(About this task)
The answer must restate the records below word for word.
[[ Data records open ]]
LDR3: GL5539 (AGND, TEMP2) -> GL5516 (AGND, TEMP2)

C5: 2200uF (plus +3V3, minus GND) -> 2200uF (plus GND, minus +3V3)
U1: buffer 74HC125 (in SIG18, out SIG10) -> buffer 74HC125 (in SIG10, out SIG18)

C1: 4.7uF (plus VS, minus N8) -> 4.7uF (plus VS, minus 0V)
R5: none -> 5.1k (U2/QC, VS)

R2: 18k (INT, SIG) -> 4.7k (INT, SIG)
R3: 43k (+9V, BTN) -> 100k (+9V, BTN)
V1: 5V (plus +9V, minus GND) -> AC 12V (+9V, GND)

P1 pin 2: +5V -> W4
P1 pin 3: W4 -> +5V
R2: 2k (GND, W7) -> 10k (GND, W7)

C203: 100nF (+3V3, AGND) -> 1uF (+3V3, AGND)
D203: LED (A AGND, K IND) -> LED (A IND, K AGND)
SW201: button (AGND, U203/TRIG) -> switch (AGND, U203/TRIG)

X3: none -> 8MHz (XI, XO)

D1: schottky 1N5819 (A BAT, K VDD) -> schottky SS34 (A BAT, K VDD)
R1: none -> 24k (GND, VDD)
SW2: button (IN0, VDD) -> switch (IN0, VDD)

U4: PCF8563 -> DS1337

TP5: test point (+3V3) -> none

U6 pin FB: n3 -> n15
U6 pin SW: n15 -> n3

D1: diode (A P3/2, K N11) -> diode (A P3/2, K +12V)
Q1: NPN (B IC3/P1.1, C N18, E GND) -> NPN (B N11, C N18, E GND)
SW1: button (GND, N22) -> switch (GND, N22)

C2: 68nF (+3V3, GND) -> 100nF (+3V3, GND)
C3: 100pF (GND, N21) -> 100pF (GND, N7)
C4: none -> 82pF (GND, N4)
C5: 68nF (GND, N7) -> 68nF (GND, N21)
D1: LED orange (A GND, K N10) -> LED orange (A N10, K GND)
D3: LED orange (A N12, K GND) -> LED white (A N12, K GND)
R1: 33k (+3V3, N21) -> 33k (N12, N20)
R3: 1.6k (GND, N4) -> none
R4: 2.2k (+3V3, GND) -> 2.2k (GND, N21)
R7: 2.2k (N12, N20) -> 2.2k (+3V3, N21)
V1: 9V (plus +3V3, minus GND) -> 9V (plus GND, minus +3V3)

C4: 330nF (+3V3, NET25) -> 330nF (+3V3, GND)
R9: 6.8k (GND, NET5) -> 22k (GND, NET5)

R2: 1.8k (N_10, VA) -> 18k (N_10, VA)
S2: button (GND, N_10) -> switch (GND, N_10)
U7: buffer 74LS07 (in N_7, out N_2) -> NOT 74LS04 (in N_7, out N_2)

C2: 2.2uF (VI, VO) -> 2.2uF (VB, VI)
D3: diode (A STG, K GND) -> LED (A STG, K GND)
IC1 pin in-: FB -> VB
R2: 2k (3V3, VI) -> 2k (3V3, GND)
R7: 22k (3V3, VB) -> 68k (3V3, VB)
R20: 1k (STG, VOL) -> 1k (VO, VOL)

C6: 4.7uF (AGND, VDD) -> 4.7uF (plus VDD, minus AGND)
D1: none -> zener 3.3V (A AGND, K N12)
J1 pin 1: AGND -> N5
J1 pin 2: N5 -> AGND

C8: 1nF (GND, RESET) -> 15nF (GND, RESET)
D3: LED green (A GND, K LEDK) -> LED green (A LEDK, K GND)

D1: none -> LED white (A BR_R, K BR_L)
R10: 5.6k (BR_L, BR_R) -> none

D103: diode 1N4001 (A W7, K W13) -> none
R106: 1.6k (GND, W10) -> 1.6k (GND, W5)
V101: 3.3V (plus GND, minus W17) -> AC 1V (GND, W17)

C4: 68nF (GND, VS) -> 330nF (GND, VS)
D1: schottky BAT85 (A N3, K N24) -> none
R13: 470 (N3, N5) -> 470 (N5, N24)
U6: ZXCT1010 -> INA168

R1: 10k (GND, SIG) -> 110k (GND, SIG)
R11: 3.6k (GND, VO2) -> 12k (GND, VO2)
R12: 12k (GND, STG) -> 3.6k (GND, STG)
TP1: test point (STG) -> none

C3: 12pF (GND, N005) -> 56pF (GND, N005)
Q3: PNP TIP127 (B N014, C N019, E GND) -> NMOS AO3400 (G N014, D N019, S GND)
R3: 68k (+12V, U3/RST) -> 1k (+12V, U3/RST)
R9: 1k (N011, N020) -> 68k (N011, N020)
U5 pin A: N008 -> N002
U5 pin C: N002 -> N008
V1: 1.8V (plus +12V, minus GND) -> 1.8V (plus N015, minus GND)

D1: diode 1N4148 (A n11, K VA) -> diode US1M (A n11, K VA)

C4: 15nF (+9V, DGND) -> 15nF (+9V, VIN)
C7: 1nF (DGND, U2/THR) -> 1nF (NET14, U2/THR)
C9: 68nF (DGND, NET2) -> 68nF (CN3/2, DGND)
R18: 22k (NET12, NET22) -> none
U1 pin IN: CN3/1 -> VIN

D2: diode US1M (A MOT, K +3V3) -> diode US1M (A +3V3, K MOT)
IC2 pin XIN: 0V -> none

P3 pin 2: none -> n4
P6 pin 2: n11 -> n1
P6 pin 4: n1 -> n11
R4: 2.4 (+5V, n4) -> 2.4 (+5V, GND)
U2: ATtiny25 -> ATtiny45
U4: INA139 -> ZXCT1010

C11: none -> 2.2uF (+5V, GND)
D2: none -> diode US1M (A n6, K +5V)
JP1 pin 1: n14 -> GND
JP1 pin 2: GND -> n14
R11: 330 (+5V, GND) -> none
[[ Data records closed ]]
(Exercise solution)
LDR3: GL5539 (AGND, TEMP2) -> GL5516 (AGND, TEMP2)

C5: 2200uF (plus +3V3, minus GND) -> 2200uF (plus GND, minus +3V3)
U1: buffer 74HC125 (in SIG18, out SIG10) -> buffer 74HC125 (in SIG10, out SIG18)

C1: 4.7uF (plus VS, minus N8) -> 4.7uF (plus VS, minus 0V)
R5: none -> 5.1k (U2/QC, VS)

R2: 18k (INT, SIG) -> 4.7k (INT, SIG)
R3: 43k (+9V, BTN) -> 100k (+9V, BTN)
V1: 5V (plus +9V, minus GND) -> AC 12V (+9V, GND)

P1 pin 2: +5V -> W4
P1 pin 3: W4 -> +5V
R2: 2k (GND, W7) -> 10k (GND, W7)

C203: 100nF (+3V3, AGND) -> 1uF (+3V3, AGND)
D203: LED (A AGND, K IND) -> LED (A IND, K AGND)
SW201: button (AGND, U203/TRIG) -> switch (AGND, U203/TRIG)

X3: none -> 8MHz (XI, XO)

D1: schottky 1N5819 (A BAT, K VDD) -> schottky SS34 (A BAT, K VDD)
R1: none -> 24k (GND, VDD)
SW2: button (IN0, VDD) -> switch (IN0, VDD)

U4: PCF8563 -> DS1337

TP5: test point (+3V3) -> none

U6 pin FB: n3 -> n15
U6 pin SW: n15 -> n3

D1: diode (A P3/2, K N11) -> diode (A P3/2, K +12V)
Q1: NPN (B IC3/P1.1, C N18, E GND) -> NPN (B N11, C N18, E GND)
SW1: button (GND, N22) -> switch (GND, N22)

C2: 68nF (+3V3, GND) -> 100nF (+3V3, GND)
C3: 100pF (GND, N21) -> 100pF (GND, N7)
C4: none -> 82pF (GND, N4)
C5: 68nF (GND, N7) -> 68nF (GND, N21)
D1: LED orange (A GND, K N10) -> LED orange (A N10, K GND)
D3: LED orange (A N12, K GND) -> LED white (A N12, K GND)
R1: 33k (+3V3, N21) -> 33k (N12, N20)
R3: 1.6k (GND, N4) -> none
R4: 2.2k (+3V3, GND) -> 2.2k (GND, N21)
R7: 2.2k (N12, N20) -> 2.2k (+3V3, N21)
V1: 9V (plus +3V3, minus GND) -> 9V (plus GND, minus +3V3)

C4: 330nF (+3V3, NET25) -> 330nF (+3V3, GND)
R9: 6.8k (GND, NET5) -> 22k (GND, NET5)

R2: 1.8k (N_10, VA) -> 18k (N_10, VA)
S2: button (GND, N_10) -> switch (GND, N_10)
U7: buffer 74LS07 (in N_7, out N_2) -> NOT 74LS04 (in N_7, out N_2)

C2: 2.2uF (VI, VO) -> 2.2uF (VB, VI)
D3: diode (A STG, K GND) -> LED (A STG, K GND)
IC1 pin in-: FB -> VB
R2: 2k (3V3, VI) -> 2k (3V3, GND)
R7: 22k (3V3, VB) -> 68k (3V3, VB)
R20: 1k (STG, VOL) -> 1k (VO, VOL)

C6: 4.7uF (AGND, VDD) -> 4.7uF (plus VDD, minus AGND)
D1: none -> zener 3.3V (A AGND, K N12)
J1 pin 1: AGND -> N5
J1 pin 2: N5 -> AGND

C8: 1nF (GND, RESET) -> 15nF (GND, RESET)
D3: LED green (A GND, K LEDK) -> LED green (A LEDK, K GND)

D1: none -> LED white (A BR_R, K BR_L)
R10: 5.6k (BR_L, BR_R) -> none

D103: diode 1N4001 (A W7, K W13) -> none
R106: 1.6k (GND, W10) -> 1.6k (GND, W5)
V101: 3.3V (plus GND, minus W17) -> AC 1V (GND, W17)

C4: 68nF (GND, VS) -> 330nF (GND, VS)
D1: schottky BAT85 (A N3, K N24) -> none
R13: 470 (N3, N5) -> 470 (N5, N24)
U6: ZXCT1010 -> INA168

R1: 10k (GND, SIG) -> 110k (GND, SIG)
R11: 3.6k (GND, VO2) -> 12k (GND, VO2)
R12: 12k (GND, STG) -> 3.6k (GND, STG)
TP1: test point (STG) -> none

C3: 12pF (GND, N005) -> 56pF (GND, N005)
Q3: PNP TIP127 (B N014, C N019, E GND) -> NMOS AO3400 (G N014, D N019, S GND)
R3: 68k (+12V, U3/RST) -> 1k (+12V, U3/RST)
R9: 1k (N011, N020) -> 68k (N011, N020)
U5 pin A: N008 -> N002
U5 pin C: N002 -> N008
V1: 1.8V (plus +12V, minus GND) -> 1.8V (plus N015, minus GND)

D1: diode 1N4148 (A n11, K VA) -> diode US1M (A n11, K VA)

C4: 15nF (+9V, DGND) -> 15nF (+9V, VIN)
C7: 1nF (DGND, U2/THR) -> 1nF (NET14, U2/THR)
C9: 68nF (DGND, NET2) -> 68nF (CN3/2, DGND)
R18: 22k (NET12, NET22) -> none
U1 pin IN: CN3/1 -> VIN

D2: diode US1M (A MOT, K +3V3) -> diode US1M (A +3V3, K MOT)
IC2 pin XIN: 0V -> none

P3 pin 2: none -> n4
P6 pin 2: n11 -> n1
P6 pin 4: n1 -> n11
R4: 2.4 (+5V, n4) -> 2.4 (+5V, GND)
U2: ATtiny25 -> ATtiny45
U4: INA139 -> ZXCT1010

C11: none -> 2.2uF (+5V, GND)
D2: none -> diode US1M (A n6, K +5V)
JP1 pin 1: n14 -> GND
JP1 pin 2: GND -> n14
R11: 330 (+5V, GND) -> none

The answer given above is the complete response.